# Data for review:
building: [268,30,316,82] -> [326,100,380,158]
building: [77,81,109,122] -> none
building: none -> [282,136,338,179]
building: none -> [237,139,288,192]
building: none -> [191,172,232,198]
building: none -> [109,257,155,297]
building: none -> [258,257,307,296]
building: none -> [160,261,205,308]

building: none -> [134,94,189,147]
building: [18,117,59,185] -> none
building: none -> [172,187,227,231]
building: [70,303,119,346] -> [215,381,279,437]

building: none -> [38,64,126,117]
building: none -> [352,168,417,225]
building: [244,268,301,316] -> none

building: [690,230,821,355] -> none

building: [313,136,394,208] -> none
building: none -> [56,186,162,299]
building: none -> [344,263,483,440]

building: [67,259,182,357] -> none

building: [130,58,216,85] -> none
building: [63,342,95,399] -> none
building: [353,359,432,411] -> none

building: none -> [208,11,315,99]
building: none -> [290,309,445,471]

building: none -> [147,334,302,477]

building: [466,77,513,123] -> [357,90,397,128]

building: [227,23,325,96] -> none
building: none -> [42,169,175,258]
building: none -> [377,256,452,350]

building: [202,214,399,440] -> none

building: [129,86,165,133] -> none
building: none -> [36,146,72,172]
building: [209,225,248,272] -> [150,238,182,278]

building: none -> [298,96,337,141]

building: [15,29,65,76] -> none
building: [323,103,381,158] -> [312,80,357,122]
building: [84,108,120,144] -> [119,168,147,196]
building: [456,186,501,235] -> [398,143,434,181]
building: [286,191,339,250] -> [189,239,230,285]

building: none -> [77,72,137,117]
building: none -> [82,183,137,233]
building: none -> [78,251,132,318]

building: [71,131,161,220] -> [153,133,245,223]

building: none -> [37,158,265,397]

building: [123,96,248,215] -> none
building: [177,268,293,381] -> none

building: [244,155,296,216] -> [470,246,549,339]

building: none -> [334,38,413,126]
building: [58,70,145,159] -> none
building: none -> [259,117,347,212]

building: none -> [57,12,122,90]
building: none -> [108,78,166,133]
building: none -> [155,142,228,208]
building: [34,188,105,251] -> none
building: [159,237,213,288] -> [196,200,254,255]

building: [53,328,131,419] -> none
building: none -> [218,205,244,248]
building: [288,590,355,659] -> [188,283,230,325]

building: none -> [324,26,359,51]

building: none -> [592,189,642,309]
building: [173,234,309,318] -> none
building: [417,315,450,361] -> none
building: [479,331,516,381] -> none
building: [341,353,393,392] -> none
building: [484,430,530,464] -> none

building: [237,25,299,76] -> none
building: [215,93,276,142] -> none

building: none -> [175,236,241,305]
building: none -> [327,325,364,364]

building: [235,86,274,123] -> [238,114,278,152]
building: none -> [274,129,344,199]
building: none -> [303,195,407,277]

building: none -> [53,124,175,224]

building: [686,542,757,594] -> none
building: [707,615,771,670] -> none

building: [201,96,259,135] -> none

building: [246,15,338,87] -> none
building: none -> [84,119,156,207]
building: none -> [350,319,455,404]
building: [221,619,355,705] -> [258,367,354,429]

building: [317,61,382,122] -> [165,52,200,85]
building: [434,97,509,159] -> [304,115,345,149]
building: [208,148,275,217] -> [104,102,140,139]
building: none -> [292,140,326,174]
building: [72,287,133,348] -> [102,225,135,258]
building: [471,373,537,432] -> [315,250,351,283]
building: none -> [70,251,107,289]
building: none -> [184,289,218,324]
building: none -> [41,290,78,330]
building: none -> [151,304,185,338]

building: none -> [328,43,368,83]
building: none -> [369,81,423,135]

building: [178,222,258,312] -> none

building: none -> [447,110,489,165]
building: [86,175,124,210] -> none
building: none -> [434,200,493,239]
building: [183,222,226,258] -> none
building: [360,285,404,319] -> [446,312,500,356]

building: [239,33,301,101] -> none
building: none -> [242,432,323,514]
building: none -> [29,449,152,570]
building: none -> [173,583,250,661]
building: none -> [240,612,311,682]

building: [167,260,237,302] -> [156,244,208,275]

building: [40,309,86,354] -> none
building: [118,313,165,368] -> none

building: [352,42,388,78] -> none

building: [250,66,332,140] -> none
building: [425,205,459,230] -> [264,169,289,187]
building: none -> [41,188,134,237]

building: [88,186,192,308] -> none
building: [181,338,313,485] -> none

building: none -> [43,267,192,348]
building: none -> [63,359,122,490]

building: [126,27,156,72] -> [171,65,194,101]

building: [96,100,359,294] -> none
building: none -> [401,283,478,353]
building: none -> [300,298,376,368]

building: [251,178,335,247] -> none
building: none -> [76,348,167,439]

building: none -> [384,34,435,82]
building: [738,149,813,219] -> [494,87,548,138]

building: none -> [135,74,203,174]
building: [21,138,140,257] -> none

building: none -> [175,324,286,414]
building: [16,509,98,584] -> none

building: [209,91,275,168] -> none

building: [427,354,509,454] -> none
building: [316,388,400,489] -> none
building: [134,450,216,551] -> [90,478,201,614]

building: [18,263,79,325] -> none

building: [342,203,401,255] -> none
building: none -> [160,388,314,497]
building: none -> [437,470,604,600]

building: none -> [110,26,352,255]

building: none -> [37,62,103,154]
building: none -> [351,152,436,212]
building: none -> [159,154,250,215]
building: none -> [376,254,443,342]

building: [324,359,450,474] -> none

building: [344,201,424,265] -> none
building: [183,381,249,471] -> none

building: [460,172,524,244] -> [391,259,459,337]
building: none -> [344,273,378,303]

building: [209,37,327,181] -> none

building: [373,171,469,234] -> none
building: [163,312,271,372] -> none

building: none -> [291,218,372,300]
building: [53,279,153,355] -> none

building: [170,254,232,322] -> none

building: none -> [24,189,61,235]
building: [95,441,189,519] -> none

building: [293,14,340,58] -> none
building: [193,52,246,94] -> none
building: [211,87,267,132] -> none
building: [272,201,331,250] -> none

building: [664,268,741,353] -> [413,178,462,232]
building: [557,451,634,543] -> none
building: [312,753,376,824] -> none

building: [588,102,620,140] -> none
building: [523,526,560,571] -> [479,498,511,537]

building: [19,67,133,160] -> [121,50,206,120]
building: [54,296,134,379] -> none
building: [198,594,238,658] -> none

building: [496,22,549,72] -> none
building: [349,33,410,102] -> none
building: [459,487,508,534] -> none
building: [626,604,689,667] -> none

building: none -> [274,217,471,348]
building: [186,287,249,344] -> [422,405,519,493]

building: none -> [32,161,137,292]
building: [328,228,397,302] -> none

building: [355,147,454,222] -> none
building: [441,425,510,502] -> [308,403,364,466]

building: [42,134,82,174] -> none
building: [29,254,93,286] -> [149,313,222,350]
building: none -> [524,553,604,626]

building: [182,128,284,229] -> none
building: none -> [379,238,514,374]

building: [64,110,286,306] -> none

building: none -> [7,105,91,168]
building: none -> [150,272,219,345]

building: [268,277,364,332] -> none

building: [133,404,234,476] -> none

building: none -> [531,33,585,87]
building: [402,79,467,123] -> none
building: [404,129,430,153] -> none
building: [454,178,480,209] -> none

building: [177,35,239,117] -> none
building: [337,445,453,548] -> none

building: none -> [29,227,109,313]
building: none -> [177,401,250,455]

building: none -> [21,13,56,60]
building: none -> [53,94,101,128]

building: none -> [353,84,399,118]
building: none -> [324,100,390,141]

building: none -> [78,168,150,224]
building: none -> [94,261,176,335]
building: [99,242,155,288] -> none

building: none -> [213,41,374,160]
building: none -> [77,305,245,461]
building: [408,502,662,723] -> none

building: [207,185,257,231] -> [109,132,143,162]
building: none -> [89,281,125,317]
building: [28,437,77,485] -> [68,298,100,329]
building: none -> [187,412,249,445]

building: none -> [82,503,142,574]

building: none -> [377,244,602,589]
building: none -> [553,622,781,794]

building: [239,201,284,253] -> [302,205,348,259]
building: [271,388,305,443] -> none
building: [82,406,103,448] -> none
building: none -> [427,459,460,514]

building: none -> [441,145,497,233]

# Task item:
Transcribe the lines above between the line holding "building: none -> [213,41,374,160]" and the line holding "building: none -> [377,244,602,589]", inclusive, exactly as they stand and with nothing added.

# Worked solution:
building: none -> [213,41,374,160]
building: none -> [77,305,245,461]
building: [408,502,662,723] -> none

building: [207,185,257,231] -> [109,132,143,162]
building: none -> [89,281,125,317]
building: [28,437,77,485] -> [68,298,100,329]
building: none -> [187,412,249,445]

building: none -> [82,503,142,574]

building: none -> [377,244,602,589]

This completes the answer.